→ **Work to be completed**
Apart from the images, every record below must be given again without alteration.

→ **Given information**
::::::

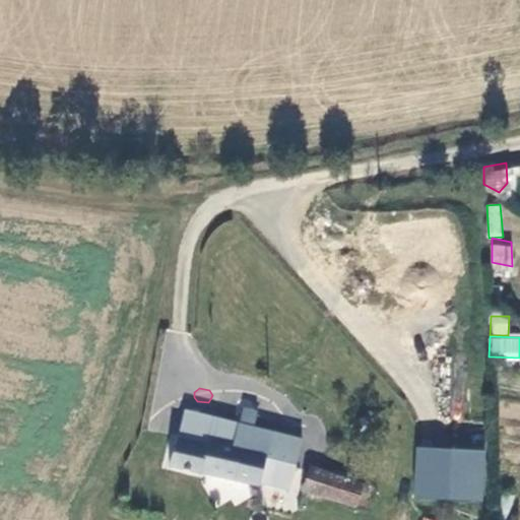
[(254,424),(258,407),(242,403),(238,419),(254,424)]
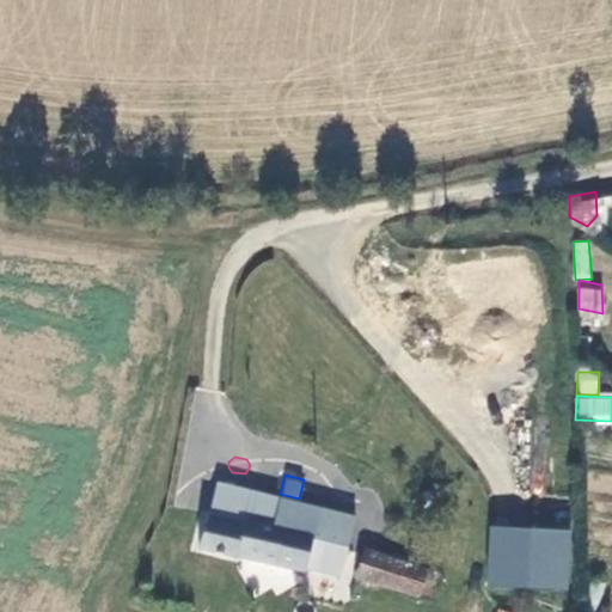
[(330,555),(314,551),(319,532),(255,514),(254,518),(212,508),(203,543),(326,574),(330,555)]
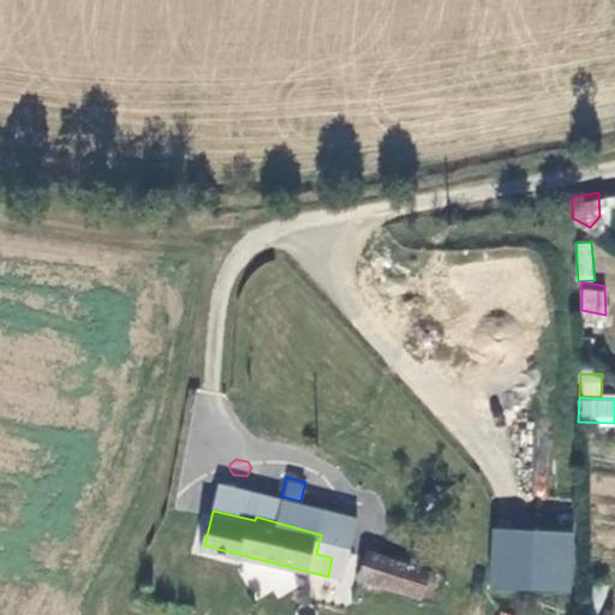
[(493,527),(490,590),(572,592),(574,531),(493,527)]
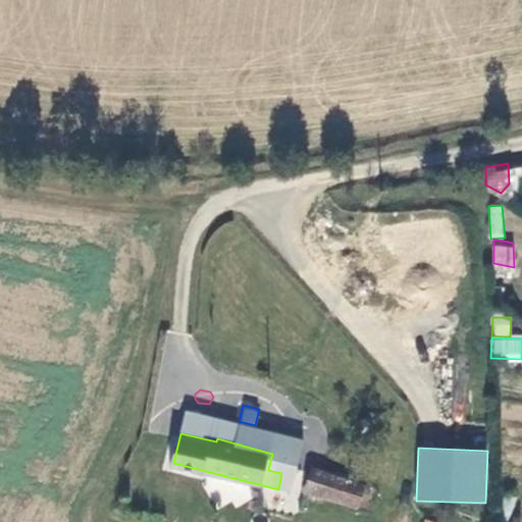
[(307,497),(329,503),(335,480),(314,474),(307,497)]
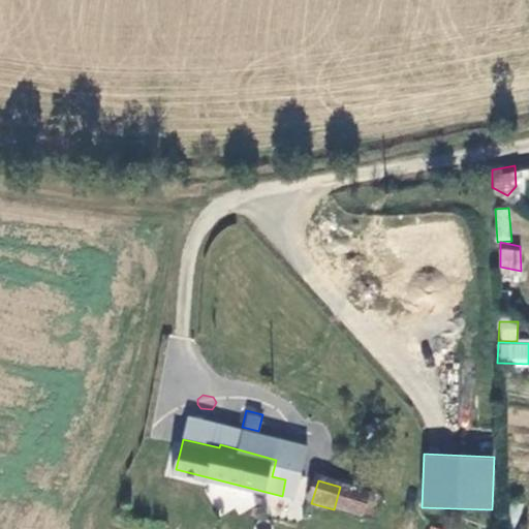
[(216,484),(210,506),(245,516),(251,493),(216,484)]
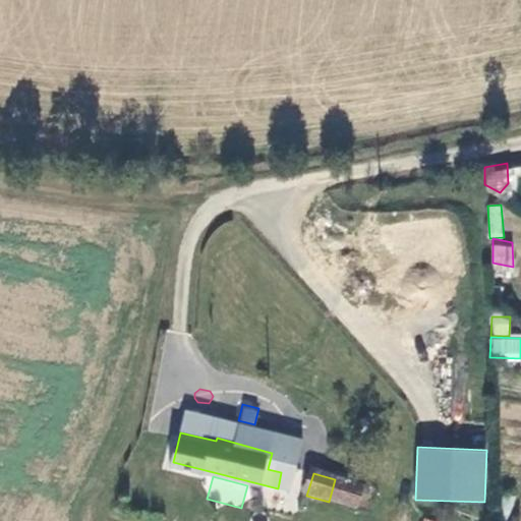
[(329,502),(361,510),(366,489),(335,479),(329,502)]
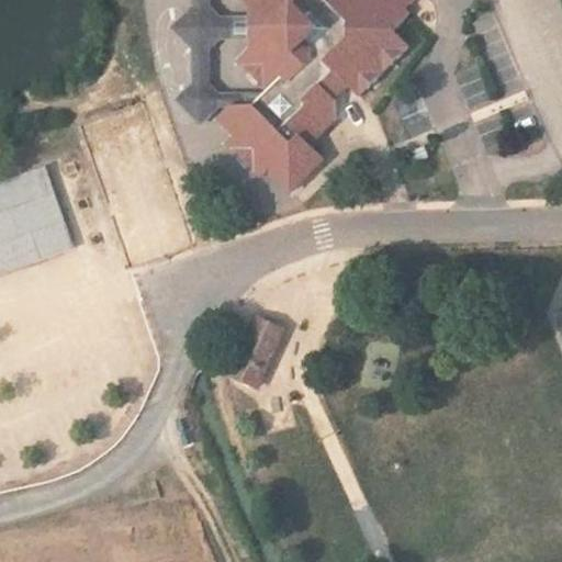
[(259,109),(270,97),(225,98),(212,85),(213,52),(226,38),(256,38),(256,20),(227,20),(212,3),(211,0),(201,0),(202,7),(180,30),(201,49),(201,87),(184,103),(208,126),(224,108),(237,109),(259,109)]
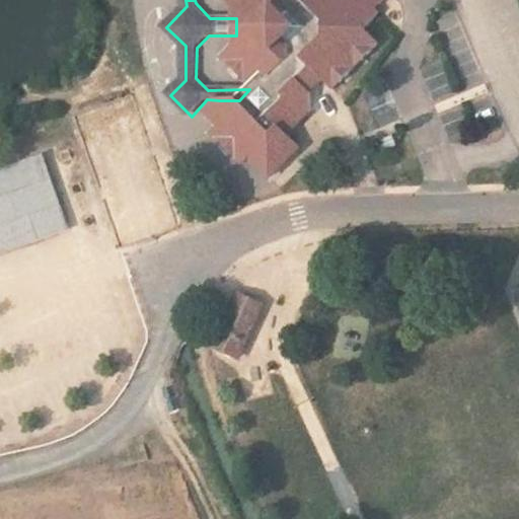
[(236,18),(236,35),(236,45),(225,57),(253,84),(249,89),(239,100),(219,100),(209,112),(224,127),(216,135),(246,163),(252,157),(274,179),(304,149),(291,136),(313,112),(312,93),(300,81),(311,68),(324,81),(336,90),(381,44),(366,29),(380,14),(376,11),(385,0),(349,0),(348,2),(345,0),(329,0),(330,0),(329,0),(226,0),(236,10),(236,18)]
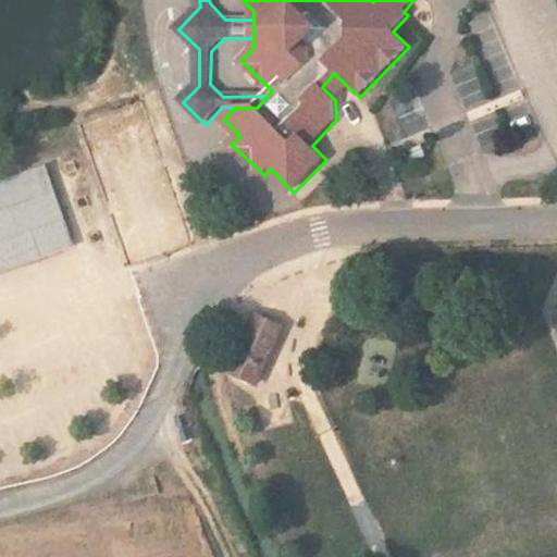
[(322,87),(335,100),(348,87),(334,73),(322,87)]
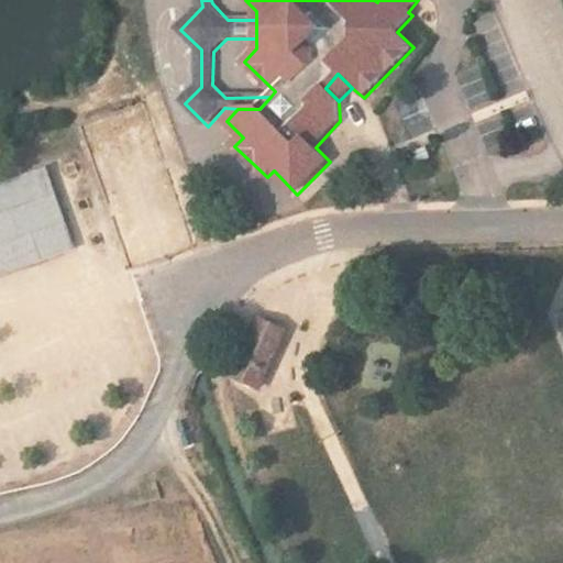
[(420,99),(379,112),(390,145),(431,131),(420,99)]
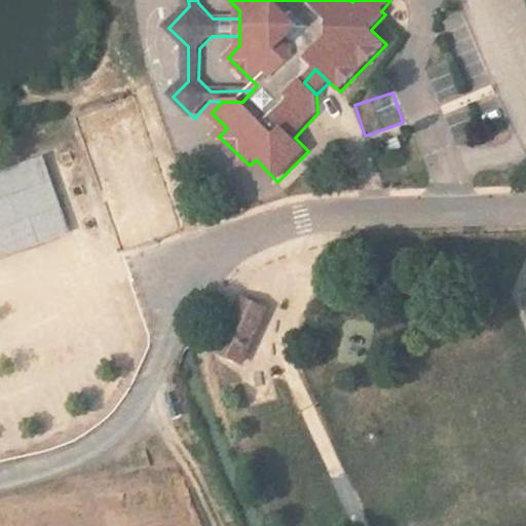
[(404,143),(389,149),(393,158),(407,151),(404,143)]
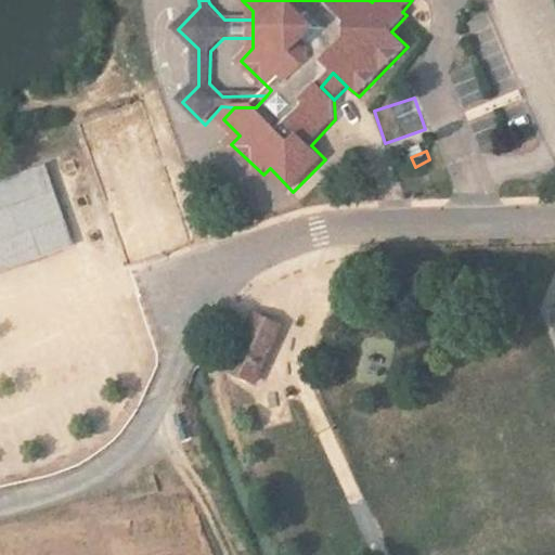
[(0,268),(71,244),(44,163),(0,177),(0,268)]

::::::

→ **Response**
[(254,424),(258,407),(242,403),(238,419),(254,424)]
[(330,555),(314,551),(319,532),(255,514),(254,518),(212,508),(203,543),(326,574),(330,555)]
[(493,527),(490,590),(572,592),(574,531),(493,527)]
[(307,497),(329,503),(335,480),(314,474),(307,497)]
[(216,484),(210,506),(245,516),(251,493),(216,484)]
[(329,502),(361,510),(366,489),(335,479),(329,502)]
[(259,109),(270,97),(225,98),(212,85),(213,52),(226,38),(256,38),(256,20),(227,20),(212,3),(211,0),(201,0),(202,7),(180,30),(201,49),(201,87),(184,103),(208,126),(224,108),(237,109),(259,109)]
[(236,18),(236,35),(236,45),(225,57),(253,84),(249,89),(239,100),(219,100),(209,112),(224,127),(216,135),(246,163),(252,157),(274,179),(304,149),(291,136),(313,112),(312,93),(300,81),(311,68),(324,81),(336,90),(381,44),(366,29),(380,14),(376,11),(385,0),(349,0),(348,2),(345,0),(329,0),(330,0),(329,0),(226,0),(236,10),(236,18)]
[(322,87),(335,100),(348,87),(334,73),(322,87)]
[(420,99),(379,112),(390,145),(431,131),(420,99)]
[(404,143),(389,149),(393,158),(407,151),(404,143)]
[(0,268),(71,244),(44,163),(0,177),(0,268)]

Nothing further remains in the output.